**THE PROBLEM:** Find the line that contains "kitchen sink: (119, 142)". Copy it and every line after it to the end of the material below, exactly, with no pictures.

**DATASET ENTRIES:**

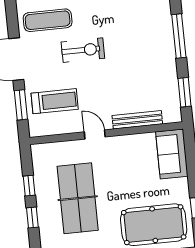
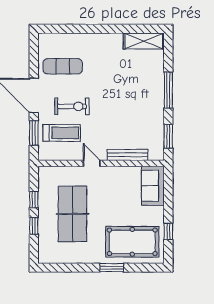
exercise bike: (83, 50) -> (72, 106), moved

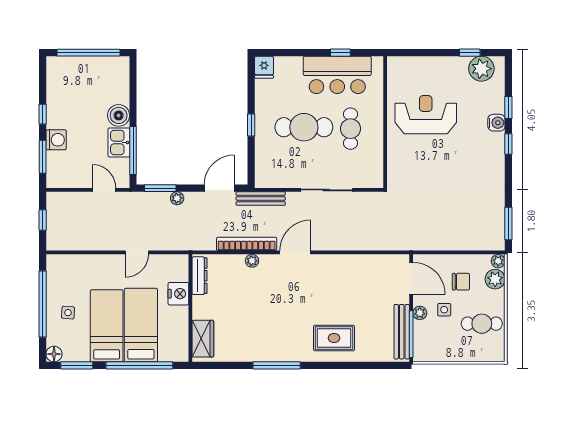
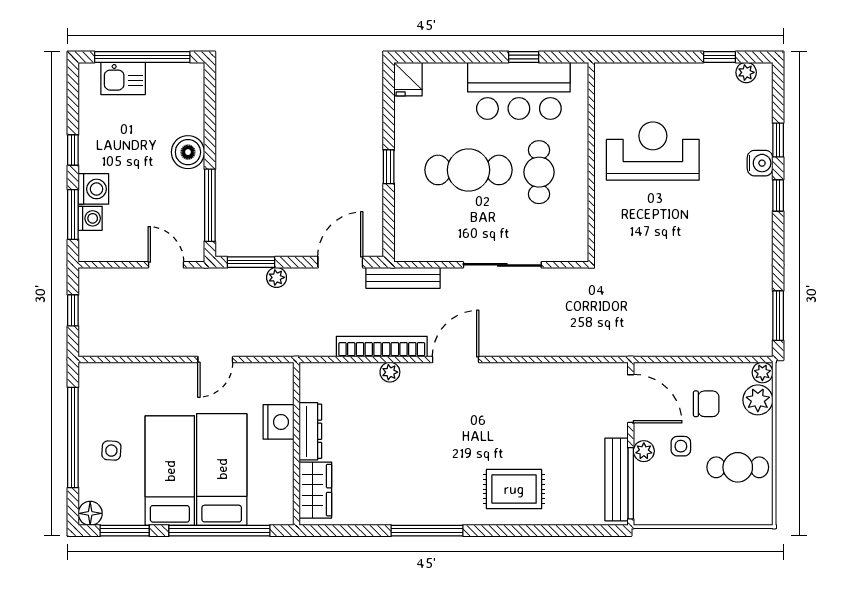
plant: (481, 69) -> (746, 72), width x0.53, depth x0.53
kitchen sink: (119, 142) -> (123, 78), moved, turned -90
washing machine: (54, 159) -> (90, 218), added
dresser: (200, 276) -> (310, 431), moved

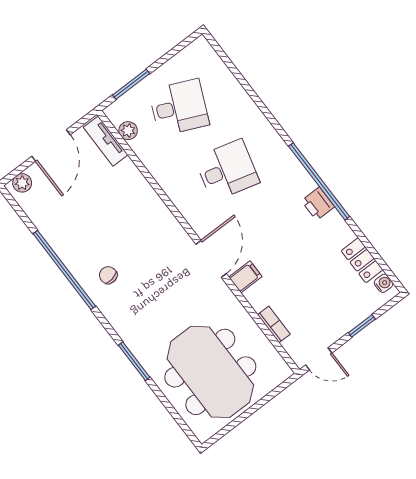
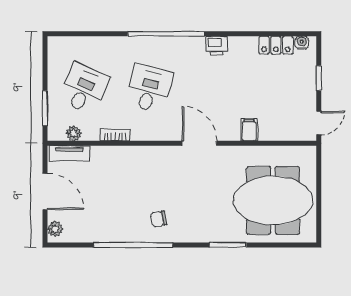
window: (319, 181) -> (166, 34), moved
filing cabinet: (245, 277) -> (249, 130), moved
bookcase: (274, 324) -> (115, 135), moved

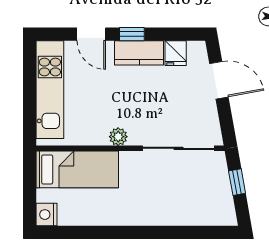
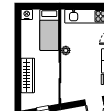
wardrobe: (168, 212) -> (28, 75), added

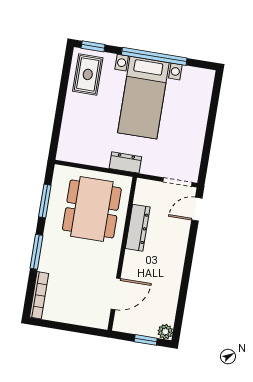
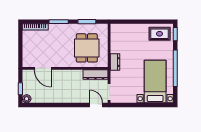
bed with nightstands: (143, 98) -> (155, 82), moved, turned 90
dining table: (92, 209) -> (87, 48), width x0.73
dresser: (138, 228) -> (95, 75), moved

**SOLUTION FOR THIS PROBLEM:**
kitchen sink: (119, 142) -> (123, 78), moved, turned -90
washing machine: (54, 159) -> (90, 218), added
dresser: (200, 276) -> (310, 431), moved

window: (319, 181) -> (166, 34), moved
filing cabinet: (245, 277) -> (249, 130), moved
bookcase: (274, 324) -> (115, 135), moved

wardrobe: (168, 212) -> (28, 75), added

bed with nightstands: (143, 98) -> (155, 82), moved, turned 90
dining table: (92, 209) -> (87, 48), width x0.73
dresser: (138, 228) -> (95, 75), moved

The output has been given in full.